*** Opening of Dataset content ***

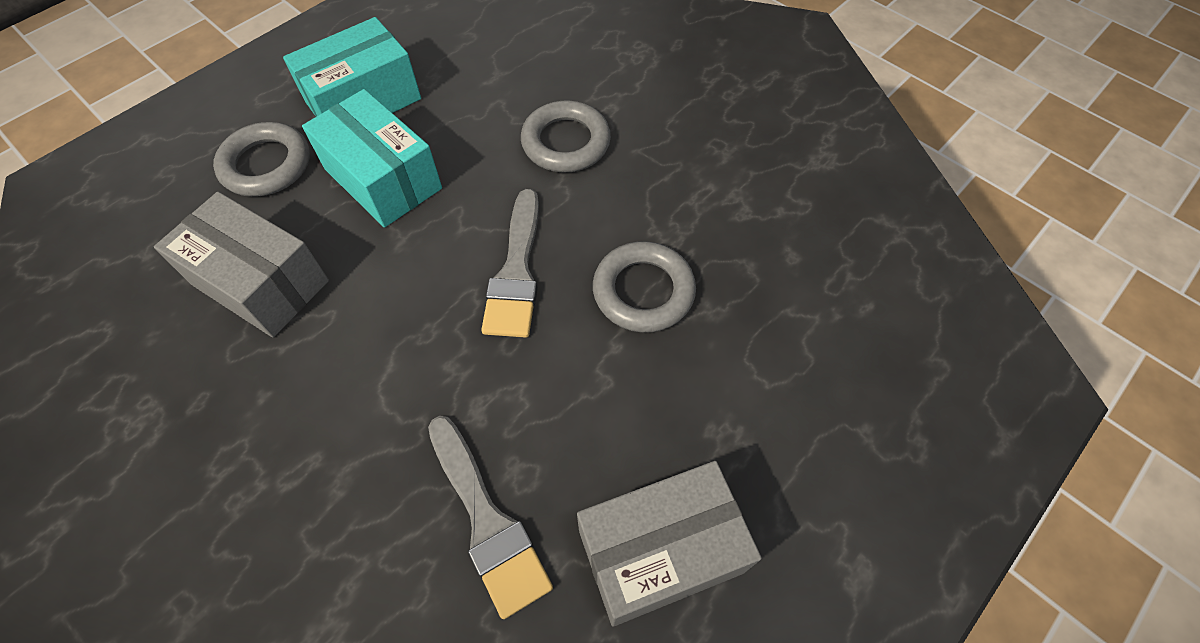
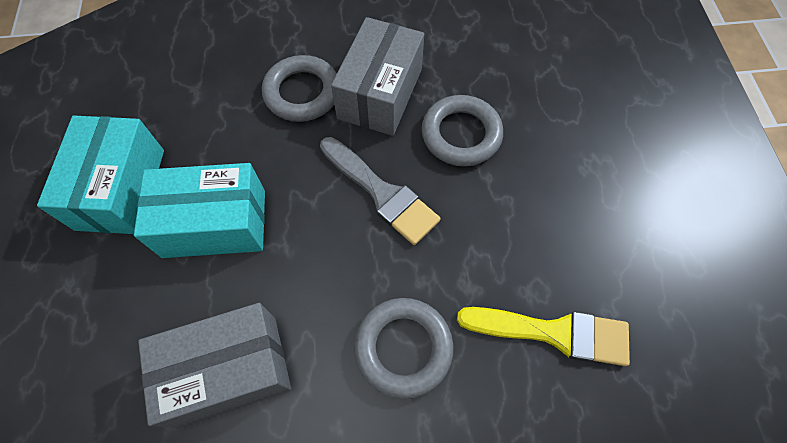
camera: 50 degrees left, 5 degrees up
(266, 165) = (110, 298): grey ring -> grey ring (403, 348)
(487, 521) = (554, 333): grey brush -> yellow brush
(660, 551) = (640, 249): grey box -> grey box (380, 93)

*** Close of Dataset content ***

## [Task goal]
Tell how many lines of the listing above contain "grey", giving the number alone.

## [Task result]
3